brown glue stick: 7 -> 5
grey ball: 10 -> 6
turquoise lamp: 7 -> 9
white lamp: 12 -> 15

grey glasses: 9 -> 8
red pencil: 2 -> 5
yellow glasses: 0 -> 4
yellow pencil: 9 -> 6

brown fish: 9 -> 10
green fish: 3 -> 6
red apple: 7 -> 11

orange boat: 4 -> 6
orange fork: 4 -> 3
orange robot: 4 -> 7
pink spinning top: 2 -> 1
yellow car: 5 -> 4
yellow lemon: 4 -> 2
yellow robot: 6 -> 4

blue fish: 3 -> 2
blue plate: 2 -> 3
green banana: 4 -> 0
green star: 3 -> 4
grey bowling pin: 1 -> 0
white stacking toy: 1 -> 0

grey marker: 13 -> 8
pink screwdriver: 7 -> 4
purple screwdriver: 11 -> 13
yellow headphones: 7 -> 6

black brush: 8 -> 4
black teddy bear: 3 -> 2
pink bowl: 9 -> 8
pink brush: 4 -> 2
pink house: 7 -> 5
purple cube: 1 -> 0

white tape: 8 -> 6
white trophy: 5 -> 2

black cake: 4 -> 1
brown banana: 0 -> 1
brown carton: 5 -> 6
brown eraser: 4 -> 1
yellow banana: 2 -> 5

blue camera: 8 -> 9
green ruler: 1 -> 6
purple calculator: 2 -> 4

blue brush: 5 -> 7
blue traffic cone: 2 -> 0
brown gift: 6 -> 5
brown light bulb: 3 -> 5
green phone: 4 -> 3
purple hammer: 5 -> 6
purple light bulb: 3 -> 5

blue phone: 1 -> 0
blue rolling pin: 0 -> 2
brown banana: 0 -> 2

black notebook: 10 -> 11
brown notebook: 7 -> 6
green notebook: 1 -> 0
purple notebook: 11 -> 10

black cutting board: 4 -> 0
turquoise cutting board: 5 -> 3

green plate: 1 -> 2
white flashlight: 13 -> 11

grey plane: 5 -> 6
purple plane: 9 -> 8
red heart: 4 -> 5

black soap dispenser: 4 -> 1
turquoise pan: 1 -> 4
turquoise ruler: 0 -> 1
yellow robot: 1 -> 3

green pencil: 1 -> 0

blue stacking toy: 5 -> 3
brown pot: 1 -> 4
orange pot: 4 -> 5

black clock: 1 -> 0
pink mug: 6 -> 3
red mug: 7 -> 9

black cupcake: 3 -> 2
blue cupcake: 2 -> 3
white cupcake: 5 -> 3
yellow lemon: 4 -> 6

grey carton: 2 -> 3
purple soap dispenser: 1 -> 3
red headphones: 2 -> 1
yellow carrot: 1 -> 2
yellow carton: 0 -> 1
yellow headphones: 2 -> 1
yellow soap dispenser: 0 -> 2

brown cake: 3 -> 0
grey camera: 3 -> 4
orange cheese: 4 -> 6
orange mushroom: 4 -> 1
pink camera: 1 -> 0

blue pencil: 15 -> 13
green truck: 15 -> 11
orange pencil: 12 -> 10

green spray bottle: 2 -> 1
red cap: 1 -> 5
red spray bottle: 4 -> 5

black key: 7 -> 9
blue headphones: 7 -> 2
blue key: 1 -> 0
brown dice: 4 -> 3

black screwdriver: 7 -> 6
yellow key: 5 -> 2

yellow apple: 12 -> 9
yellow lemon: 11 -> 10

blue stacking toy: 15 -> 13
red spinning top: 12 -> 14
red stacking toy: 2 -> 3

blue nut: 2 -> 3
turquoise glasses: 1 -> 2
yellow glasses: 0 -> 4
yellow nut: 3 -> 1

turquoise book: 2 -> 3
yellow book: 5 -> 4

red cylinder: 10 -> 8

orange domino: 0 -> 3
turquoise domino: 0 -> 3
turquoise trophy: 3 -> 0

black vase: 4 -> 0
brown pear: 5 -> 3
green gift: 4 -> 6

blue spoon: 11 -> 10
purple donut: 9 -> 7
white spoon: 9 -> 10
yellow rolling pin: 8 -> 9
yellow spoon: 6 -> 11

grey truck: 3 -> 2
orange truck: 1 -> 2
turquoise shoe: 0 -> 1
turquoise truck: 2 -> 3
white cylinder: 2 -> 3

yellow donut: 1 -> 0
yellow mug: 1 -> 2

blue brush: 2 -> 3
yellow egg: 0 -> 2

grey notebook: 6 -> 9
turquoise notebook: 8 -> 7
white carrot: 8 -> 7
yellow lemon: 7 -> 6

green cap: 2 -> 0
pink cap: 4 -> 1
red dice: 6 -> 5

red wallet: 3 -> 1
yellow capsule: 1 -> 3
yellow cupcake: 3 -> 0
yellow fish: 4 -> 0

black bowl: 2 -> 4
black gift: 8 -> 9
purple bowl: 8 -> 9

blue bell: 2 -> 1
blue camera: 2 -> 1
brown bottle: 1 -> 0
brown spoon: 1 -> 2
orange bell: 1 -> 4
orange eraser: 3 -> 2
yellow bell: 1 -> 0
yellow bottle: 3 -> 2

> WHAT NEEDS TO BE DONE:
Set down every entry exactly as given.

> REPLY:
brown glue stick: 7 -> 5
grey ball: 10 -> 6
turquoise lamp: 7 -> 9
white lamp: 12 -> 15

grey glasses: 9 -> 8
red pencil: 2 -> 5
yellow glasses: 0 -> 4
yellow pencil: 9 -> 6

brown fish: 9 -> 10
green fish: 3 -> 6
red apple: 7 -> 11

orange boat: 4 -> 6
orange fork: 4 -> 3
orange robot: 4 -> 7
pink spinning top: 2 -> 1
yellow car: 5 -> 4
yellow lemon: 4 -> 2
yellow robot: 6 -> 4

blue fish: 3 -> 2
blue plate: 2 -> 3
green banana: 4 -> 0
green star: 3 -> 4
grey bowling pin: 1 -> 0
white stacking toy: 1 -> 0

grey marker: 13 -> 8
pink screwdriver: 7 -> 4
purple screwdriver: 11 -> 13
yellow headphones: 7 -> 6

black brush: 8 -> 4
black teddy bear: 3 -> 2
pink bowl: 9 -> 8
pink brush: 4 -> 2
pink house: 7 -> 5
purple cube: 1 -> 0

white tape: 8 -> 6
white trophy: 5 -> 2

black cake: 4 -> 1
brown banana: 0 -> 1
brown carton: 5 -> 6
brown eraser: 4 -> 1
yellow banana: 2 -> 5

blue camera: 8 -> 9
green ruler: 1 -> 6
purple calculator: 2 -> 4

blue brush: 5 -> 7
blue traffic cone: 2 -> 0
brown gift: 6 -> 5
brown light bulb: 3 -> 5
green phone: 4 -> 3
purple hammer: 5 -> 6
purple light bulb: 3 -> 5

blue phone: 1 -> 0
blue rolling pin: 0 -> 2
brown banana: 0 -> 2

black notebook: 10 -> 11
brown notebook: 7 -> 6
green notebook: 1 -> 0
purple notebook: 11 -> 10

black cutting board: 4 -> 0
turquoise cutting board: 5 -> 3

green plate: 1 -> 2
white flashlight: 13 -> 11

grey plane: 5 -> 6
purple plane: 9 -> 8
red heart: 4 -> 5

black soap dispenser: 4 -> 1
turquoise pan: 1 -> 4
turquoise ruler: 0 -> 1
yellow robot: 1 -> 3

green pencil: 1 -> 0

blue stacking toy: 5 -> 3
brown pot: 1 -> 4
orange pot: 4 -> 5

black clock: 1 -> 0
pink mug: 6 -> 3
red mug: 7 -> 9

black cupcake: 3 -> 2
blue cupcake: 2 -> 3
white cupcake: 5 -> 3
yellow lemon: 4 -> 6

grey carton: 2 -> 3
purple soap dispenser: 1 -> 3
red headphones: 2 -> 1
yellow carrot: 1 -> 2
yellow carton: 0 -> 1
yellow headphones: 2 -> 1
yellow soap dispenser: 0 -> 2

brown cake: 3 -> 0
grey camera: 3 -> 4
orange cheese: 4 -> 6
orange mushroom: 4 -> 1
pink camera: 1 -> 0

blue pencil: 15 -> 13
green truck: 15 -> 11
orange pencil: 12 -> 10

green spray bottle: 2 -> 1
red cap: 1 -> 5
red spray bottle: 4 -> 5

black key: 7 -> 9
blue headphones: 7 -> 2
blue key: 1 -> 0
brown dice: 4 -> 3

black screwdriver: 7 -> 6
yellow key: 5 -> 2

yellow apple: 12 -> 9
yellow lemon: 11 -> 10

blue stacking toy: 15 -> 13
red spinning top: 12 -> 14
red stacking toy: 2 -> 3

blue nut: 2 -> 3
turquoise glasses: 1 -> 2
yellow glasses: 0 -> 4
yellow nut: 3 -> 1

turquoise book: 2 -> 3
yellow book: 5 -> 4

red cylinder: 10 -> 8

orange domino: 0 -> 3
turquoise domino: 0 -> 3
turquoise trophy: 3 -> 0

black vase: 4 -> 0
brown pear: 5 -> 3
green gift: 4 -> 6

blue spoon: 11 -> 10
purple donut: 9 -> 7
white spoon: 9 -> 10
yellow rolling pin: 8 -> 9
yellow spoon: 6 -> 11

grey truck: 3 -> 2
orange truck: 1 -> 2
turquoise shoe: 0 -> 1
turquoise truck: 2 -> 3
white cylinder: 2 -> 3

yellow donut: 1 -> 0
yellow mug: 1 -> 2

blue brush: 2 -> 3
yellow egg: 0 -> 2

grey notebook: 6 -> 9
turquoise notebook: 8 -> 7
white carrot: 8 -> 7
yellow lemon: 7 -> 6

green cap: 2 -> 0
pink cap: 4 -> 1
red dice: 6 -> 5

red wallet: 3 -> 1
yellow capsule: 1 -> 3
yellow cupcake: 3 -> 0
yellow fish: 4 -> 0

black bowl: 2 -> 4
black gift: 8 -> 9
purple bowl: 8 -> 9

blue bell: 2 -> 1
blue camera: 2 -> 1
brown bottle: 1 -> 0
brown spoon: 1 -> 2
orange bell: 1 -> 4
orange eraser: 3 -> 2
yellow bell: 1 -> 0
yellow bottle: 3 -> 2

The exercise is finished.